WORK ITEM:
Show each line of the records in which the word "blue" occurs.
◇ ◇ ◇ ◇
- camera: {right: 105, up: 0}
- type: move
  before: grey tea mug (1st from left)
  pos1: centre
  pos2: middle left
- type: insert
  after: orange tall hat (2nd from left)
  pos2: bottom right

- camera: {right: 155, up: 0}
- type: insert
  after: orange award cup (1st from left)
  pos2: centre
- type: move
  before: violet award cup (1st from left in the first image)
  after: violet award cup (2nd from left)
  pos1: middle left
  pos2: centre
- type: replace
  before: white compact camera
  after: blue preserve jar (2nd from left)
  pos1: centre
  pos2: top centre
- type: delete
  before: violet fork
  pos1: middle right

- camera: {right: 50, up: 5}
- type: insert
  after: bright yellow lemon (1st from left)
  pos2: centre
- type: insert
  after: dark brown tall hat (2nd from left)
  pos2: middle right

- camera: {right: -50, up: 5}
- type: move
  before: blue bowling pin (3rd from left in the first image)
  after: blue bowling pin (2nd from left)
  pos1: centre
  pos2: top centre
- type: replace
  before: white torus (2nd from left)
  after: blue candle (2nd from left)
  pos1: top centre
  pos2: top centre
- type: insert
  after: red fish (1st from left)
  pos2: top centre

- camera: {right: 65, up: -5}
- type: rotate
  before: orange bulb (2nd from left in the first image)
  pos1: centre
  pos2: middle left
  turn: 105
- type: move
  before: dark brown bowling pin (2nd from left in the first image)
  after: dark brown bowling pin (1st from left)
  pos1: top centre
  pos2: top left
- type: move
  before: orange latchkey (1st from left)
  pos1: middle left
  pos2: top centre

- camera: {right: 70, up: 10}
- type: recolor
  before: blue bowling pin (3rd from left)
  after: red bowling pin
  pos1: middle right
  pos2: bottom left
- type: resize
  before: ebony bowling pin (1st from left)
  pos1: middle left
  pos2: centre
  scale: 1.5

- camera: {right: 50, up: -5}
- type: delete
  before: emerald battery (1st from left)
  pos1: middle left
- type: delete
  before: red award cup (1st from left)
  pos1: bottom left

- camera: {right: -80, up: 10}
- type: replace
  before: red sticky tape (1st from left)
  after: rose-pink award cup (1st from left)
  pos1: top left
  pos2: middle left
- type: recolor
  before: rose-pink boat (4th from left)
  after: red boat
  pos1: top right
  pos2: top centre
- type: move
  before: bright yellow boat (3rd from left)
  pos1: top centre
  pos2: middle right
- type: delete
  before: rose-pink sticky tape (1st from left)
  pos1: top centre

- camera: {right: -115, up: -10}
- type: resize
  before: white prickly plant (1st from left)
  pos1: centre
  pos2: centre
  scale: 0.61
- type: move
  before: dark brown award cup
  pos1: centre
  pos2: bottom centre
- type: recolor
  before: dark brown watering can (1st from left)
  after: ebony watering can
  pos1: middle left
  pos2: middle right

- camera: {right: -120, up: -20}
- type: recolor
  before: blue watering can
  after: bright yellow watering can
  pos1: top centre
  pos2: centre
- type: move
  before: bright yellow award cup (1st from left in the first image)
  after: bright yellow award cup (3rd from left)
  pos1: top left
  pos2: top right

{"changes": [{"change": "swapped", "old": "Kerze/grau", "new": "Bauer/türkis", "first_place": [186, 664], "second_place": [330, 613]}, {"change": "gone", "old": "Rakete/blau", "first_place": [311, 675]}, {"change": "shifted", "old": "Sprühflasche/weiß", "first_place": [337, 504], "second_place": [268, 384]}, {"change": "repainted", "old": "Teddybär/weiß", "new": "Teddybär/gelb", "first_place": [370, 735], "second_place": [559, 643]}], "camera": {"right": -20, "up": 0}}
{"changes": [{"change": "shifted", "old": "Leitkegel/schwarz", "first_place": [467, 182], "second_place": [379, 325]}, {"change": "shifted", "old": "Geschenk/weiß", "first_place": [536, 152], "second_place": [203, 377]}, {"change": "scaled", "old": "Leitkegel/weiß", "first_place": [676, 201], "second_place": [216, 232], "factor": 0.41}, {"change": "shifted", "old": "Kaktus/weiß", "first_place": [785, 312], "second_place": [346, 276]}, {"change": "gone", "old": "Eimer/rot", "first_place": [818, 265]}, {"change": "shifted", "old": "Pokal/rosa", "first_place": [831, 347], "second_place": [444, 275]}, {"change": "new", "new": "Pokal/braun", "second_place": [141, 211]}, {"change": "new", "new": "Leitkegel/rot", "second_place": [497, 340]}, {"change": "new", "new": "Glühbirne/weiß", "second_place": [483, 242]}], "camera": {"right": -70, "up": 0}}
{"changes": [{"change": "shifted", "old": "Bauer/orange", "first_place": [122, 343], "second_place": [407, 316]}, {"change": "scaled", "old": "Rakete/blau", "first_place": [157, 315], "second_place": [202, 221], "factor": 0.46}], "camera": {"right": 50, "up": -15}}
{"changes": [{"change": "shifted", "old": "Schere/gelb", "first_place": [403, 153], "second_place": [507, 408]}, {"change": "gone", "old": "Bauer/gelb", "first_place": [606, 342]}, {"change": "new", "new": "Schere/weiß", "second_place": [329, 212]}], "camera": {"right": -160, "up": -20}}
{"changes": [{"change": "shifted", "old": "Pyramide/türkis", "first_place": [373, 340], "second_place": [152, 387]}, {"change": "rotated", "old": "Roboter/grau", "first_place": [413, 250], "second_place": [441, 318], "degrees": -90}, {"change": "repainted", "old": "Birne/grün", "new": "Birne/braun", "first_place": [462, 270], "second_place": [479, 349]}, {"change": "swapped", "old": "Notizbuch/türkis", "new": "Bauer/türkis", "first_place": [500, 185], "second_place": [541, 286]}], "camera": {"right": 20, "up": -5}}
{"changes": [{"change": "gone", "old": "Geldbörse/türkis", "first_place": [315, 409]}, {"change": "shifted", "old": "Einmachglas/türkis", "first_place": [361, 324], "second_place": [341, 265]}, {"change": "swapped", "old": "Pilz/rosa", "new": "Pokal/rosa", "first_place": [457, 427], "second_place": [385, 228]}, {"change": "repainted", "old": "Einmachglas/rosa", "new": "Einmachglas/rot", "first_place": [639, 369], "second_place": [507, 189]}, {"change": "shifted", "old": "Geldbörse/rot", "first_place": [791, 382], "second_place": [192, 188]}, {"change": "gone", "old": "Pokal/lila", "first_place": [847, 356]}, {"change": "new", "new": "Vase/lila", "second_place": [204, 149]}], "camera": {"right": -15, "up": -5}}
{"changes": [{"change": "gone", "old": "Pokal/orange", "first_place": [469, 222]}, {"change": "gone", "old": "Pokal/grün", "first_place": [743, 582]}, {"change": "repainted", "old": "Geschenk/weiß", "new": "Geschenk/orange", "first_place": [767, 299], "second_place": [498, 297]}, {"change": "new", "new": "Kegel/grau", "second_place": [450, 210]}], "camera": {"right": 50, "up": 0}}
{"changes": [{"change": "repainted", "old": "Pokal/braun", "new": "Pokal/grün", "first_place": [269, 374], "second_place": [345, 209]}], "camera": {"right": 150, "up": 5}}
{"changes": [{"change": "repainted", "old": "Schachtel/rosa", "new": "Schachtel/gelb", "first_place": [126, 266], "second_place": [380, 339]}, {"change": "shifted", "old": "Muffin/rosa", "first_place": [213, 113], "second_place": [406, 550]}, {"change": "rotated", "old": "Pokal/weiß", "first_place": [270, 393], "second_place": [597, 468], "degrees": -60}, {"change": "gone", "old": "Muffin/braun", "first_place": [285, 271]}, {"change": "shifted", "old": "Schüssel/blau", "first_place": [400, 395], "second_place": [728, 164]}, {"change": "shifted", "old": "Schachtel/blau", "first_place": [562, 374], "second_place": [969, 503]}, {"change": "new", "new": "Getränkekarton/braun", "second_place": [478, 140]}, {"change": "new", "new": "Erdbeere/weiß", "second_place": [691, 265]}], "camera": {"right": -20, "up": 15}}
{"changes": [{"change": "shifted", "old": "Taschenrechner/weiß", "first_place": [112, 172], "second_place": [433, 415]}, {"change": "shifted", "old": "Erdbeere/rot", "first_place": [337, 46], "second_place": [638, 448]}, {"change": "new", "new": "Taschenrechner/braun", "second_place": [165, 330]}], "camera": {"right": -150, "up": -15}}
◇ ◇ ◇ ◇
SOLUTION TO THIS TASK:
  after: blue preserve jar (2nd from left)
  before: blue bowling pin (3rd from left in the first image)
  after: blue bowling pin (2nd from left)
  after: blue candle (2nd from left)
  before: blue bowling pin (3rd from left)
  before: blue watering can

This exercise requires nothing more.